_WHAT YOU NEED TO DO_
Print every line of text in the material below character for character, and leave the pictures out.

____

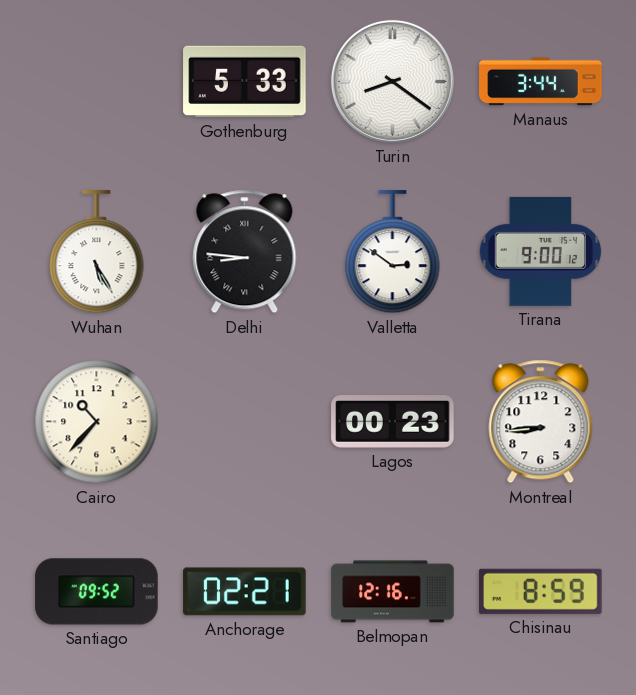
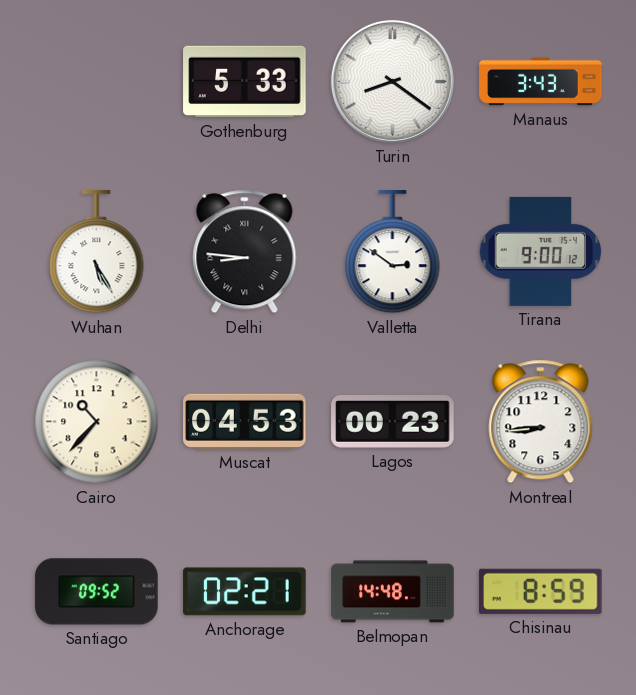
Manaus: 3:44 -> 3:43
Muscat: none -> 04:53
Belmopan: 12:16 -> 14:48
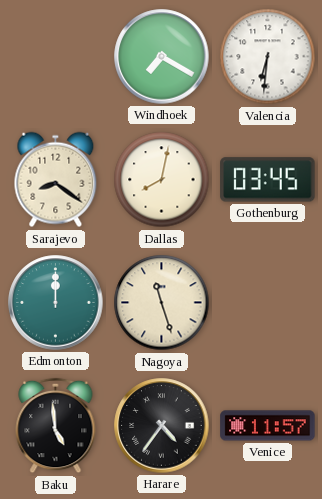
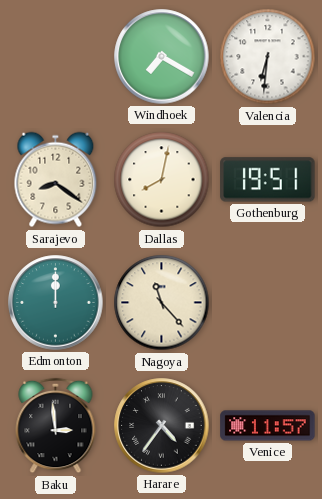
Gothenburg: 03:45 -> 19:51
Nagoya: 11:27 -> 11:23
Baku: 4:59 -> 2:59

____

_SOLUTION TO THIS PROBLEM_
Manaus: 3:44 -> 3:43
Muscat: none -> 04:53
Belmopan: 12:16 -> 14:48
Gothenburg: 03:45 -> 19:51
Nagoya: 11:27 -> 11:23
Baku: 4:59 -> 2:59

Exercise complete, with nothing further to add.